[WORK ORDER]:
Starting at the line that contains "C1: 68nF (COM, VDD) -> 100nF (COM, VDD)", restate every line word for word through the end of the entries.

[EXERCISE INPUT]:
-----
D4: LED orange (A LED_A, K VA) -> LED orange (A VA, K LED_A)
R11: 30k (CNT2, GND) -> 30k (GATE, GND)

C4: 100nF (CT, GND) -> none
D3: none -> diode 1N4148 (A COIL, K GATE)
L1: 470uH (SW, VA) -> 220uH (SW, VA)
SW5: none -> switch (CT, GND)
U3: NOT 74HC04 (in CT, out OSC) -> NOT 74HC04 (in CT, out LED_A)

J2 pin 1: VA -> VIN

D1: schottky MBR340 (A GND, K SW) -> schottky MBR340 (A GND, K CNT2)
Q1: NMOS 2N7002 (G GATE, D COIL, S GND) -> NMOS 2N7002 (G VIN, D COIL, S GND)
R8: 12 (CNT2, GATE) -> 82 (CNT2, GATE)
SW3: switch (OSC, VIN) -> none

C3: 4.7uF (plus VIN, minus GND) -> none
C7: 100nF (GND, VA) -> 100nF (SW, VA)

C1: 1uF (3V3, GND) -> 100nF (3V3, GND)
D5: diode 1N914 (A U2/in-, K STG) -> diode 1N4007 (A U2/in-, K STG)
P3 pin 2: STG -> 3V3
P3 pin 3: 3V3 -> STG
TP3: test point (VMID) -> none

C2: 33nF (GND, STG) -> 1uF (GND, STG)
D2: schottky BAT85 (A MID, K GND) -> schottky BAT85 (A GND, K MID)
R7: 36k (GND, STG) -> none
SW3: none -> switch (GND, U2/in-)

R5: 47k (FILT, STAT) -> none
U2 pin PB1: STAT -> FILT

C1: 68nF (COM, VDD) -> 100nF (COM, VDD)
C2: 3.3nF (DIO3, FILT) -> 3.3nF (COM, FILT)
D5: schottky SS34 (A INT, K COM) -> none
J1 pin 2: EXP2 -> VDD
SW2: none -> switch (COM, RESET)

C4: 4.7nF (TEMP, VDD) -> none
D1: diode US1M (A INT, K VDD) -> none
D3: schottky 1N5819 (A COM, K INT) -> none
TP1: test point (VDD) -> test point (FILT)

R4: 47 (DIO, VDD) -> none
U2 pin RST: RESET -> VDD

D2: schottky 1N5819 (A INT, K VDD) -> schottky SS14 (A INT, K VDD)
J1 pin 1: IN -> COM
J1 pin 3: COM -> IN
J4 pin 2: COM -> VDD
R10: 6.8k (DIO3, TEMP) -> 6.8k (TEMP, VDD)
-----
[OUTPUT]:
C1: 68nF (COM, VDD) -> 100nF (COM, VDD)
C2: 3.3nF (DIO3, FILT) -> 3.3nF (COM, FILT)
D5: schottky SS34 (A INT, K COM) -> none
J1 pin 2: EXP2 -> VDD
SW2: none -> switch (COM, RESET)

C4: 4.7nF (TEMP, VDD) -> none
D1: diode US1M (A INT, K VDD) -> none
D3: schottky 1N5819 (A COM, K INT) -> none
TP1: test point (VDD) -> test point (FILT)

R4: 47 (DIO, VDD) -> none
U2 pin RST: RESET -> VDD

D2: schottky 1N5819 (A INT, K VDD) -> schottky SS14 (A INT, K VDD)
J1 pin 1: IN -> COM
J1 pin 3: COM -> IN
J4 pin 2: COM -> VDD
R10: 6.8k (DIO3, TEMP) -> 6.8k (TEMP, VDD)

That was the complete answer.